*** Opening RECORDS FOR THE EXERCISE ***

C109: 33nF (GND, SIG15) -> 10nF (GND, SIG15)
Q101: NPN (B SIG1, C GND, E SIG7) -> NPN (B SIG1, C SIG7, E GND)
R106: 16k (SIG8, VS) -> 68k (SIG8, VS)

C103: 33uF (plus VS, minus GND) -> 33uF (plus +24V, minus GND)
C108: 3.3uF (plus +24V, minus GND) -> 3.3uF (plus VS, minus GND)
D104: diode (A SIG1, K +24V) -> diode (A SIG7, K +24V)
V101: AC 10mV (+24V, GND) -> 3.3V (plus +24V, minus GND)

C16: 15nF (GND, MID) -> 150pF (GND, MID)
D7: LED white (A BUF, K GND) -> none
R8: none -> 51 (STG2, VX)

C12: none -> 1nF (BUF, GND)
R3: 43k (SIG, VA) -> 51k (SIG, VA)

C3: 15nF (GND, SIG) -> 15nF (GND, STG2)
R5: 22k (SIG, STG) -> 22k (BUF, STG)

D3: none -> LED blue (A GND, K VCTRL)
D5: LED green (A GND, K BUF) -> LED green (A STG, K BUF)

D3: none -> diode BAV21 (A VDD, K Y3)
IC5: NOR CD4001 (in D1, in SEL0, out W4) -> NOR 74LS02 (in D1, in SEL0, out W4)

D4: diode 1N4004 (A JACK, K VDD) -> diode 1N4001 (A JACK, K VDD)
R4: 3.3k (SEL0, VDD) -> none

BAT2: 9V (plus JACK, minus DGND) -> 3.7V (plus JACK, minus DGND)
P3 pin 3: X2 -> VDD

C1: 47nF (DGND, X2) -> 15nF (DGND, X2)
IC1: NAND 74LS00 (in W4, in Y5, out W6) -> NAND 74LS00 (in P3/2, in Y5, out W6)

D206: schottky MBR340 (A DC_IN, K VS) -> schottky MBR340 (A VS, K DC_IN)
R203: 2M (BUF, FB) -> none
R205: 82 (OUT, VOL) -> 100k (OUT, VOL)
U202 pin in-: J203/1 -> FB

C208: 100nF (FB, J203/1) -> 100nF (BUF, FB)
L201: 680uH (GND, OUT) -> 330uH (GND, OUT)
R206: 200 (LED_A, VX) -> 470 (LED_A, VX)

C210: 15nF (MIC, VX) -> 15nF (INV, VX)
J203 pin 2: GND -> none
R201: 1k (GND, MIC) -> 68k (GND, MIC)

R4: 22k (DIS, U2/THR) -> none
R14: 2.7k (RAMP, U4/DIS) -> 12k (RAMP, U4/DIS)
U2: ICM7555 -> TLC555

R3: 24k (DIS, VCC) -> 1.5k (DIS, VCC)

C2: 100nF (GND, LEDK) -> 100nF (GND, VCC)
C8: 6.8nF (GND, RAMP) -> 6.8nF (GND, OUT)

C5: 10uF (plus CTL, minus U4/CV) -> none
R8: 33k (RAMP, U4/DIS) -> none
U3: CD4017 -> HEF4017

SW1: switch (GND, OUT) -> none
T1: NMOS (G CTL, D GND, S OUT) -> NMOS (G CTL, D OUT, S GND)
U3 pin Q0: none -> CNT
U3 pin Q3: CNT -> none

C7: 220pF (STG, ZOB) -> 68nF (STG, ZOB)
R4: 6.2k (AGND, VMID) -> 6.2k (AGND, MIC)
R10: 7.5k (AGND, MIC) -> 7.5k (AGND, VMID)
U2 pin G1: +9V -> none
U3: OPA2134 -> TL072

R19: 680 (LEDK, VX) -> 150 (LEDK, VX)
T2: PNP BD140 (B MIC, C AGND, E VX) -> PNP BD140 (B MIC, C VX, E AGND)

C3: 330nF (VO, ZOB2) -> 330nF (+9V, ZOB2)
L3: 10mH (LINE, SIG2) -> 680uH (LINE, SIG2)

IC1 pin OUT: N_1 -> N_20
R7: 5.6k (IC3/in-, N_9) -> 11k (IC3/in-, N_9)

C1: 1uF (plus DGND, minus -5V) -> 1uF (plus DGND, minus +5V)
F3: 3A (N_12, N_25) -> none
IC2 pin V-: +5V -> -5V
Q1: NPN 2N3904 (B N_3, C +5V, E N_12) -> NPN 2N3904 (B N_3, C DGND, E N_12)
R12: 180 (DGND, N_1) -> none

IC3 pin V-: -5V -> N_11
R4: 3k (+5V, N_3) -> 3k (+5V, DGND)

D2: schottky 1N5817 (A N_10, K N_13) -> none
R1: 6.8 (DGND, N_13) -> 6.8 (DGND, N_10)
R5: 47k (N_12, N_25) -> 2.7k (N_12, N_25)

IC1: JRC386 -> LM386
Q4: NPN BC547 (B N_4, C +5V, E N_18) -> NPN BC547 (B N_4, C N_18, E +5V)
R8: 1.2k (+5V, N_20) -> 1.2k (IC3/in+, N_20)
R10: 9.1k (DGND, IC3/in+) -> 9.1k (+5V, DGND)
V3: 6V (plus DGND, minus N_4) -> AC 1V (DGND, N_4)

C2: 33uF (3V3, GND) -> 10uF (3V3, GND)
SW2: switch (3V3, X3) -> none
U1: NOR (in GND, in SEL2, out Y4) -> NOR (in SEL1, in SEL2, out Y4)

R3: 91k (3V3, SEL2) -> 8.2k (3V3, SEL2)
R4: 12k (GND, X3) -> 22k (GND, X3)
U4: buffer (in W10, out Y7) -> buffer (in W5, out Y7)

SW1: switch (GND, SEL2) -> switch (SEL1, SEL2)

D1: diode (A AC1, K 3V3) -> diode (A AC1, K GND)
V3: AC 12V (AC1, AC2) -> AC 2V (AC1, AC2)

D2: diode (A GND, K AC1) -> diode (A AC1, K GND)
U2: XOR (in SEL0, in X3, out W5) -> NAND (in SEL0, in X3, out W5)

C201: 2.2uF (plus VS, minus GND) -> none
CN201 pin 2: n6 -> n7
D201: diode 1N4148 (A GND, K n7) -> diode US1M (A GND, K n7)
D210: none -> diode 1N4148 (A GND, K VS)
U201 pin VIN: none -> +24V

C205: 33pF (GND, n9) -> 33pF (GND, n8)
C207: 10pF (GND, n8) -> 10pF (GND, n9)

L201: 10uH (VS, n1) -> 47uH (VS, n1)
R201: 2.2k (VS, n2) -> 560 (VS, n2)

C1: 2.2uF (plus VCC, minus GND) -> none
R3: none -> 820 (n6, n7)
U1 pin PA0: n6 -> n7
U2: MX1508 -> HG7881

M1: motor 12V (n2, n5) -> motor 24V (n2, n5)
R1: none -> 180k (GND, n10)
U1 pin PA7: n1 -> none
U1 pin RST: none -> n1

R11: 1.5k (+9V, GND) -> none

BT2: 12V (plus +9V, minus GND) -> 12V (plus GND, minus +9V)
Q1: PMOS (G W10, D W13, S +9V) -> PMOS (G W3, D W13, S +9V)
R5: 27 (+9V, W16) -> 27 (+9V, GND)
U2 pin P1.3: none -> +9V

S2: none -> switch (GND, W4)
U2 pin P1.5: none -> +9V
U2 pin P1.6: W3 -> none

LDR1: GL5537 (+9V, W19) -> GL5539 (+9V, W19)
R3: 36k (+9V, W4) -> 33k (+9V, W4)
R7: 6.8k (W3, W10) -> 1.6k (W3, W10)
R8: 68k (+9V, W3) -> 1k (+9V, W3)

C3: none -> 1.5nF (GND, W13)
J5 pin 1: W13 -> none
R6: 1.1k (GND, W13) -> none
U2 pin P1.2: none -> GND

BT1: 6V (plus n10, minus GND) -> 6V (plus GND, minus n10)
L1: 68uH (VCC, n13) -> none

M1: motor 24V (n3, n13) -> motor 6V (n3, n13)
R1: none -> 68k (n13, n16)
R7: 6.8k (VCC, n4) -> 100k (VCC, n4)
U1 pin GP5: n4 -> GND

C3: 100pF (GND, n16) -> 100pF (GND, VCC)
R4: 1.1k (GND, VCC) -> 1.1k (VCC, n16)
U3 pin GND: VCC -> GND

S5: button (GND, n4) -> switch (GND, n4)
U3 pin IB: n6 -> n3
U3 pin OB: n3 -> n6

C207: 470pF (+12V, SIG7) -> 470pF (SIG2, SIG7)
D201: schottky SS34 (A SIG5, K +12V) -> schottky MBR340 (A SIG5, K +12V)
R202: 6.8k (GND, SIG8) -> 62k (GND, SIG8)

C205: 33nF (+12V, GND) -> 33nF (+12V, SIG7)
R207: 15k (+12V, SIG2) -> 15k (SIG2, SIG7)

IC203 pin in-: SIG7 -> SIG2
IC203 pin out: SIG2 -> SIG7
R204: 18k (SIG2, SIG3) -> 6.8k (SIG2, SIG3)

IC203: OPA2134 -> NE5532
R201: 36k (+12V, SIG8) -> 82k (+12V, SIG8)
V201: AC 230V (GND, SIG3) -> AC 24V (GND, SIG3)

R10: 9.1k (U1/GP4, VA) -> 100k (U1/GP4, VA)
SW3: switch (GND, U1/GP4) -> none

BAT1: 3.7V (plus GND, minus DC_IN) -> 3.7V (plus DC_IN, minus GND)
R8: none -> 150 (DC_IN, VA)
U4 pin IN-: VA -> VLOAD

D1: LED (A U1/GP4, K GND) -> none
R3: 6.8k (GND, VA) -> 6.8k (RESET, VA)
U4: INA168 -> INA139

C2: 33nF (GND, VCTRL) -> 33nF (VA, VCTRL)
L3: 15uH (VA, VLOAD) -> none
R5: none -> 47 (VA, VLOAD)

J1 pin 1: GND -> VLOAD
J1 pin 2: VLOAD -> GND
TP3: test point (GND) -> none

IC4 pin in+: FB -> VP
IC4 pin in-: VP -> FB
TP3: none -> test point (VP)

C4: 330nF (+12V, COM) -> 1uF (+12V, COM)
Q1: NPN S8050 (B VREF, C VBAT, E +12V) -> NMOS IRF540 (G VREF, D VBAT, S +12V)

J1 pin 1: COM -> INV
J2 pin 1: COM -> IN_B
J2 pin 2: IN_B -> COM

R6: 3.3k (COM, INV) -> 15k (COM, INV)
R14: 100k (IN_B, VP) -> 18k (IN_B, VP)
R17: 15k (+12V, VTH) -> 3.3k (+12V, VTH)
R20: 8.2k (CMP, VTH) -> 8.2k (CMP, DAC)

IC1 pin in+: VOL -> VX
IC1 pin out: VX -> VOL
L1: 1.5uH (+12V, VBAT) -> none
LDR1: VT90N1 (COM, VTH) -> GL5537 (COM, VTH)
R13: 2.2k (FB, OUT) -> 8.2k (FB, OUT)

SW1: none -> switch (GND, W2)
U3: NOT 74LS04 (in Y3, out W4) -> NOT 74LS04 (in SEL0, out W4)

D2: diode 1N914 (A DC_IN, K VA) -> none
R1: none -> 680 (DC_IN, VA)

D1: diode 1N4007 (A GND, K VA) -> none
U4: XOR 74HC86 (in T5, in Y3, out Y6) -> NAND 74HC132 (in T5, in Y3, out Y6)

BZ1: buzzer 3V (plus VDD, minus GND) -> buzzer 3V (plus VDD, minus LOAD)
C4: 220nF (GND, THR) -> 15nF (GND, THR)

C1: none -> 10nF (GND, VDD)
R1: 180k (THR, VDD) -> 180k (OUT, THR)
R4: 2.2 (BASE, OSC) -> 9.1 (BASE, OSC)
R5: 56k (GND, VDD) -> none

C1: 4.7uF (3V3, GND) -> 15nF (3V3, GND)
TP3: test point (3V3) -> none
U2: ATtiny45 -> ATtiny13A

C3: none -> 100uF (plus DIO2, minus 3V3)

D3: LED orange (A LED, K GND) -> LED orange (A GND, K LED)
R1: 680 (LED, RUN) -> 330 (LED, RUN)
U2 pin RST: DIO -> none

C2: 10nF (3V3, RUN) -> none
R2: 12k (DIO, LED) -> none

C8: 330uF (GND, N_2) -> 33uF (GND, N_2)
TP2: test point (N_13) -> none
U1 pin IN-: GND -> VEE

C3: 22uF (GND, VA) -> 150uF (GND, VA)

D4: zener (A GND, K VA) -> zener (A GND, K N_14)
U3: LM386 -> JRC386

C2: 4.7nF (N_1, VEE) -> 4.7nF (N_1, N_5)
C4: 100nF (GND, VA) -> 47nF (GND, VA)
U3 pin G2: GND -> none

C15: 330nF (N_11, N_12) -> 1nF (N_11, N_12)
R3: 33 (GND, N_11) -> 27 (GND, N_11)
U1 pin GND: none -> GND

*** Closing RECORDS FOR THE EXERCISE ***

Go through the data and gather every line that holds "schottky".

D206: schottky MBR340 (A DC_IN, K VS) -> schottky MBR340 (A VS, K DC_IN)
D2: schottky 1N5817 (A N_10, K N_13) -> none
D201: schottky SS34 (A SIG5, K +12V) -> schottky MBR340 (A SIG5, K +12V)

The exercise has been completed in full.